Work required: Find the line holding "KEYS2 pin K2: D0 -> A0" in the entries below. Give it again exactly, along with every line after it up to and including the line holding "POT3: 50k -> 5k".

Revision tracking records:
++++++

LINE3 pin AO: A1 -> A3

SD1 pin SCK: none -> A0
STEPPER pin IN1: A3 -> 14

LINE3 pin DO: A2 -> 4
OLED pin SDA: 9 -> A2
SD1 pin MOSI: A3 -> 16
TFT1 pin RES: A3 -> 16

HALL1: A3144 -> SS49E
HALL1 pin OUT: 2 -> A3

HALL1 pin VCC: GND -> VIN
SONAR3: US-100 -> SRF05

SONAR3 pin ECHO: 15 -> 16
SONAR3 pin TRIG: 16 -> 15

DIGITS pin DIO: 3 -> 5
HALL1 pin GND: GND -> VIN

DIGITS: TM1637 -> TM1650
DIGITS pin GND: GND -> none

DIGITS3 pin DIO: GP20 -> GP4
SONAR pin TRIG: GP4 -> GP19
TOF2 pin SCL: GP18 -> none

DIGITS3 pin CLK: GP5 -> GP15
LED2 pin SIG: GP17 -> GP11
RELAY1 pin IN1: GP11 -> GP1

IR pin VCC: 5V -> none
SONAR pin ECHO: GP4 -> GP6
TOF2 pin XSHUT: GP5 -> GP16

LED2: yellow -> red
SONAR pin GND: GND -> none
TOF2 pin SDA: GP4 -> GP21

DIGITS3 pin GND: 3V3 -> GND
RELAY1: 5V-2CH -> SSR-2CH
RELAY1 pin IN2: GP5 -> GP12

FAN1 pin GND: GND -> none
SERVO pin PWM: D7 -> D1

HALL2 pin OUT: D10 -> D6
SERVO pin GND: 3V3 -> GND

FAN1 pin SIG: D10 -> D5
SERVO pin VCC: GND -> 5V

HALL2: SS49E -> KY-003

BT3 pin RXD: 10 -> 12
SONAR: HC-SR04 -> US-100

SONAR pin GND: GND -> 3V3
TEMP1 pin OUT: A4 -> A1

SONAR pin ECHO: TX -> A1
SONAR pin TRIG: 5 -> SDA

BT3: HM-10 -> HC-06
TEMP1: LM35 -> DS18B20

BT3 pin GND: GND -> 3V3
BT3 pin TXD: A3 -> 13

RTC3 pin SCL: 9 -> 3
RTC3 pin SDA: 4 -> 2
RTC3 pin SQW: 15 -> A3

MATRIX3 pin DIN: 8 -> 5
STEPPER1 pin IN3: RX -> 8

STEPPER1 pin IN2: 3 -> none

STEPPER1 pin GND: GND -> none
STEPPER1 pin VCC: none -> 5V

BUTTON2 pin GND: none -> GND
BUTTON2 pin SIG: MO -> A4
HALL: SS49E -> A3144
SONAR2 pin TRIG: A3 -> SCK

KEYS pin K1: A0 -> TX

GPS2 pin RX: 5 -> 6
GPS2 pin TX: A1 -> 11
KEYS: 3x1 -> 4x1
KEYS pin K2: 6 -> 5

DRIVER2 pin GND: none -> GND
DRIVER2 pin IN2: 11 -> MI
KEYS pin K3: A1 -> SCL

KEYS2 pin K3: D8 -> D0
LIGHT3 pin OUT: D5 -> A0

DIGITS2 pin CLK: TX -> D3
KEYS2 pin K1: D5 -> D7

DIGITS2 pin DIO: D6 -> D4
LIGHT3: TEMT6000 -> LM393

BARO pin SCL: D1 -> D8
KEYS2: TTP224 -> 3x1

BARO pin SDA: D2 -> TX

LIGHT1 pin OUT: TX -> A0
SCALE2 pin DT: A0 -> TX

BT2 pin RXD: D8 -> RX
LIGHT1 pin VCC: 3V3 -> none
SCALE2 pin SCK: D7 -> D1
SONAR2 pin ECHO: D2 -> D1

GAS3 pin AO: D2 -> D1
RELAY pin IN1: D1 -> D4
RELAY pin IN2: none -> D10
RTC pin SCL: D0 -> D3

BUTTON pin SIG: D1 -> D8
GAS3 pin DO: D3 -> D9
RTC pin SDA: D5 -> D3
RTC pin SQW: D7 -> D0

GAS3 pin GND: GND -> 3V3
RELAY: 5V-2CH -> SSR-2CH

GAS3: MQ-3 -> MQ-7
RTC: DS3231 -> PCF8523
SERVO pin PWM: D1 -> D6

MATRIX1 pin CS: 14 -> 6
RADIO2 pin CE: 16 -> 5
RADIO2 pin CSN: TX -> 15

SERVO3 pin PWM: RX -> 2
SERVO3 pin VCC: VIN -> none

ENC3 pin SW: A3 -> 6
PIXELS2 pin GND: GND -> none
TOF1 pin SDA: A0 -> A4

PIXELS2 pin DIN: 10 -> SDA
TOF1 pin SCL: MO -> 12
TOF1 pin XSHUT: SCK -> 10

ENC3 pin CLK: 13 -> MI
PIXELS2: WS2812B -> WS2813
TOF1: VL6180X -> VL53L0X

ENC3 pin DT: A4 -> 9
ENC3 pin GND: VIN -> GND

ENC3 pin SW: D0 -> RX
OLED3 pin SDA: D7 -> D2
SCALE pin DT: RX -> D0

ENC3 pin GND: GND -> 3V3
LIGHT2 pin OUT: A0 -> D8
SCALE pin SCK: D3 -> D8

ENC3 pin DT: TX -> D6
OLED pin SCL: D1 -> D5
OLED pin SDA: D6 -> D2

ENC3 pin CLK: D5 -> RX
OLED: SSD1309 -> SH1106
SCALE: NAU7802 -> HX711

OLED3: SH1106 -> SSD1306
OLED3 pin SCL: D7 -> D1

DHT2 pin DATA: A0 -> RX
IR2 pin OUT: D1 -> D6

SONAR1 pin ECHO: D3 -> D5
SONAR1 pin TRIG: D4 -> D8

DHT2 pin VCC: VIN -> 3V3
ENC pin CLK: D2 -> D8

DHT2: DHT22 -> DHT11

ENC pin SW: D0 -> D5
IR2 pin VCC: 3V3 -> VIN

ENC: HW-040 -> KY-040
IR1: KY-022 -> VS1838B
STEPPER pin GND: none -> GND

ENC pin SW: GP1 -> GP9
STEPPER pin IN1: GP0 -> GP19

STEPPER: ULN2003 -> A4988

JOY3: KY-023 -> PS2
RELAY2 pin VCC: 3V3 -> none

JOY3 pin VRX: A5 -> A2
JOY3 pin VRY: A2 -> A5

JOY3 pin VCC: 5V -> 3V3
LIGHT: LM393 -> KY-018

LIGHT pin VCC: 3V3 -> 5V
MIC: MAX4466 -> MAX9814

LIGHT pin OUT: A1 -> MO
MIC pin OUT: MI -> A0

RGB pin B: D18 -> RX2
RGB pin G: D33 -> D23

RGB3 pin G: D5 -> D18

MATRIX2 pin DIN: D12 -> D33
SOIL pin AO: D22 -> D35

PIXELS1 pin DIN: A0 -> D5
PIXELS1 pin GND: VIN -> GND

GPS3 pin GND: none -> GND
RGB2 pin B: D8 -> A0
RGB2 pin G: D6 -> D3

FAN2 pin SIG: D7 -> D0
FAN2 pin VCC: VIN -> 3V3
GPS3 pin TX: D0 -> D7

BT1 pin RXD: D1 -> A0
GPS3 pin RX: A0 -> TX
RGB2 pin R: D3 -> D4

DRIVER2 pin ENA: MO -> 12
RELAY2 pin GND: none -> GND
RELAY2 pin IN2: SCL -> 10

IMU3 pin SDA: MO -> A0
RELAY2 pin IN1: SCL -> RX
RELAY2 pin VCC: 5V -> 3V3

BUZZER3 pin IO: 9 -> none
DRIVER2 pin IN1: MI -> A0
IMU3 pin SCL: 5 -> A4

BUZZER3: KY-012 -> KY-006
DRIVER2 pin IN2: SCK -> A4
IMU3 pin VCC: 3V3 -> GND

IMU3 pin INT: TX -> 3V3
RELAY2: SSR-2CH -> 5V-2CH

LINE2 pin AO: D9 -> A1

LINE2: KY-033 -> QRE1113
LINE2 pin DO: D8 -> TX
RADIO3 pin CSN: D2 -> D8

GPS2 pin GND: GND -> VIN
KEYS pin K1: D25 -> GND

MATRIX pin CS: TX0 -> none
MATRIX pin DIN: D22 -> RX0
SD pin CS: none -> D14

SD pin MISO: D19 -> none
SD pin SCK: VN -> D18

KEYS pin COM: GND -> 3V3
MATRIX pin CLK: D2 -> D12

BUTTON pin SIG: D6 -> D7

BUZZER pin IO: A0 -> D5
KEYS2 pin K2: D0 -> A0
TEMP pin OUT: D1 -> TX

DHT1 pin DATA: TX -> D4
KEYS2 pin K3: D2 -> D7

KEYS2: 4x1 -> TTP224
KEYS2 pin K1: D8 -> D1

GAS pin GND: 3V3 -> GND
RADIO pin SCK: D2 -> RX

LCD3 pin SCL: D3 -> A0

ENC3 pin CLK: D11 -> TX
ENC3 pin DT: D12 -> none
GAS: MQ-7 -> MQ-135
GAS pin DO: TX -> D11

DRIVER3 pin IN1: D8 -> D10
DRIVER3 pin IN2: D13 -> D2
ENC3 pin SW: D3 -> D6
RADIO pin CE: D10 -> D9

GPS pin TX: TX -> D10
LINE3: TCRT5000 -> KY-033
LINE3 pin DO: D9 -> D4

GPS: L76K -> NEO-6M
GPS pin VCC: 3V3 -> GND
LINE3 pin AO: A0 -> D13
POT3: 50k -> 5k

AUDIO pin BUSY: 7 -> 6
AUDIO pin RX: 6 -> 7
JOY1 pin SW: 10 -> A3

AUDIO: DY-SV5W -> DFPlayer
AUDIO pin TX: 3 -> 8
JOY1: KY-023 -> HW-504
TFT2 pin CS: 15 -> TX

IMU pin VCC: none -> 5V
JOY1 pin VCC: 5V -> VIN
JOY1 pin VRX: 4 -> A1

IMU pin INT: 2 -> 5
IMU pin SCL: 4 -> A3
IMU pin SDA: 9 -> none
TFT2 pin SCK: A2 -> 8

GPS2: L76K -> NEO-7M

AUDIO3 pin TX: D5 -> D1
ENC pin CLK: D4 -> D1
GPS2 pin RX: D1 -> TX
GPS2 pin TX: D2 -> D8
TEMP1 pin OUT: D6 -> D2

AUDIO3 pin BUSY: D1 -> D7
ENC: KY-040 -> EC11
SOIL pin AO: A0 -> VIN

++++++

Expected output:
KEYS2 pin K2: D0 -> A0
TEMP pin OUT: D1 -> TX

DHT1 pin DATA: TX -> D4
KEYS2 pin K3: D2 -> D7

KEYS2: 4x1 -> TTP224
KEYS2 pin K1: D8 -> D1

GAS pin GND: 3V3 -> GND
RADIO pin SCK: D2 -> RX

LCD3 pin SCL: D3 -> A0

ENC3 pin CLK: D11 -> TX
ENC3 pin DT: D12 -> none
GAS: MQ-7 -> MQ-135
GAS pin DO: TX -> D11

DRIVER3 pin IN1: D8 -> D10
DRIVER3 pin IN2: D13 -> D2
ENC3 pin SW: D3 -> D6
RADIO pin CE: D10 -> D9

GPS pin TX: TX -> D10
LINE3: TCRT5000 -> KY-033
LINE3 pin DO: D9 -> D4

GPS: L76K -> NEO-6M
GPS pin VCC: 3V3 -> GND
LINE3 pin AO: A0 -> D13
POT3: 50k -> 5k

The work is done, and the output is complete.